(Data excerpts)
Start of Block

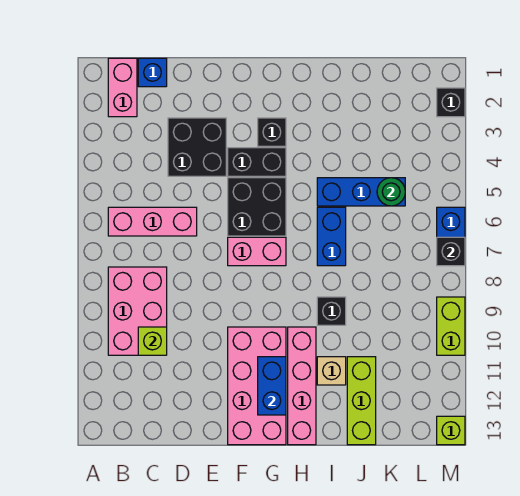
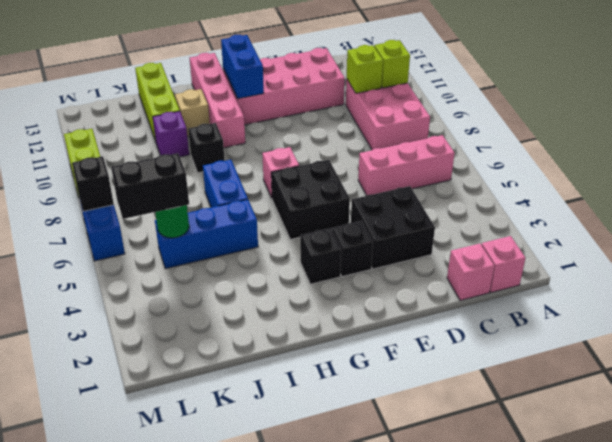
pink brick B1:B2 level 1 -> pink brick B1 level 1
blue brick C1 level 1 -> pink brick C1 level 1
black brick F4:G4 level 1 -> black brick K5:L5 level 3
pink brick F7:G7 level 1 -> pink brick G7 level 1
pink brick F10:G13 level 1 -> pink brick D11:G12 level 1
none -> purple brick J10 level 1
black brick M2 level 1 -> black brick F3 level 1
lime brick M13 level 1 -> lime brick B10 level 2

End of Block

[WHAT IS NEEDED] Look through the records for the word "pink". Every line that has it should be copied.

[REPLY TO THE EXERCISE]
pink brick B1:B2 level 1 -> pink brick B1 level 1
blue brick C1 level 1 -> pink brick C1 level 1
pink brick F7:G7 level 1 -> pink brick G7 level 1
pink brick F10:G13 level 1 -> pink brick D11:G12 level 1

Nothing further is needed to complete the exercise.